**What is expected:** What is the number of lines in the data below that hold the word "camera"? Give nothing beyond that number.

Object state comparisons

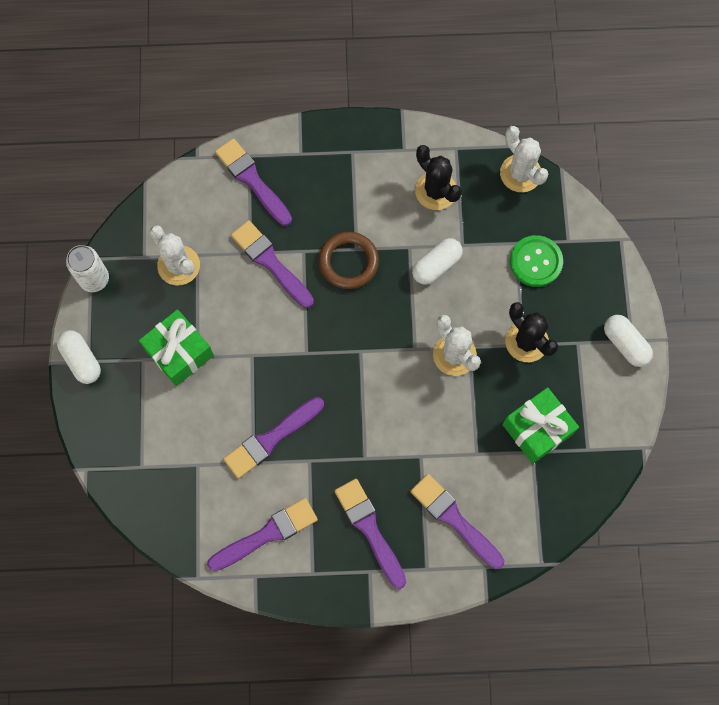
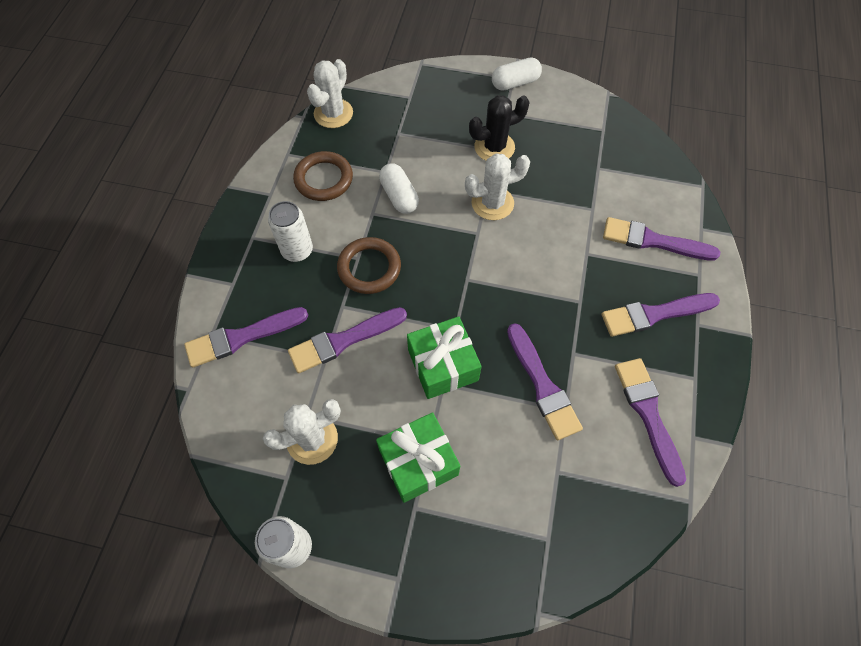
camera: 75 degrees left, 10 degrees down
(81, 360) = (394, 587): white capsule -> none
(349, 194) = (297, 250): none -> white can
(436, 191) = (324, 179): black cactus -> brown ring
(454, 519) = (653, 241): purple brush -> purple brush turned 45 degrees clockwise
(520, 173) = (333, 113): white cactus -> white cactus turned 45 degrees counterclockwise
(536, 262) = (421, 123): green button -> none
(537, 429) = (578, 159): green gift -> green gift (442, 365)

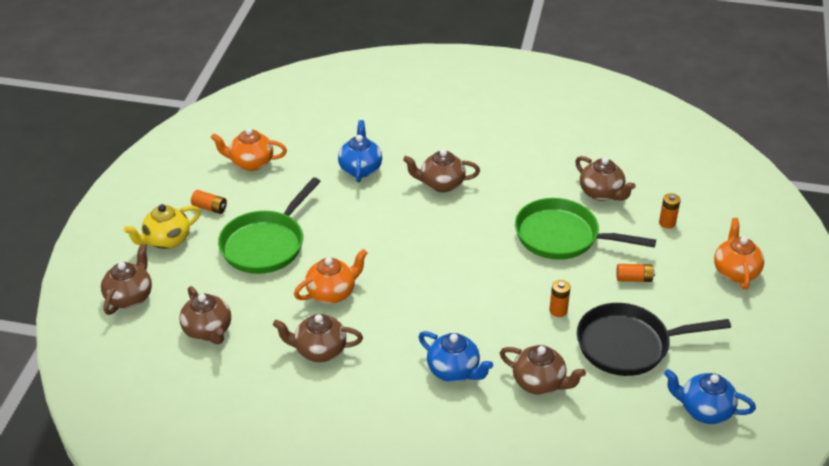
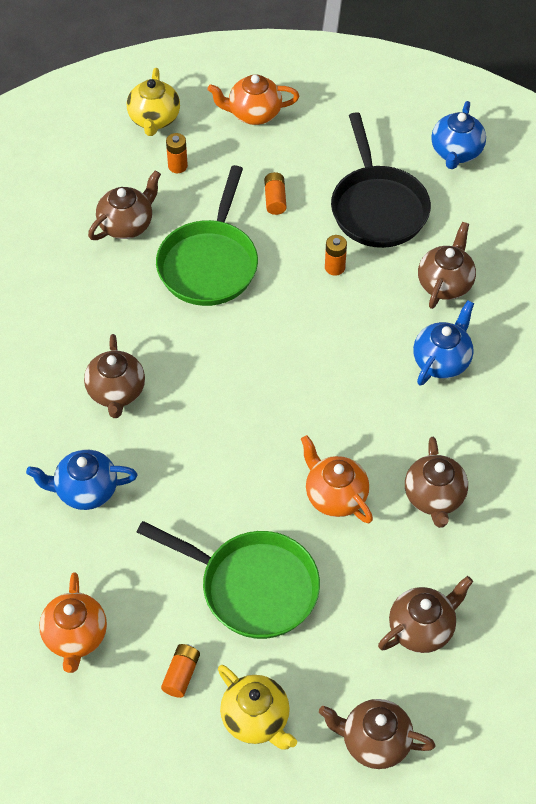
camera: 95 degrees left, 15 degrees up
(719, 211) = (154, 119): none -> yellow teapot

**Written response:** 2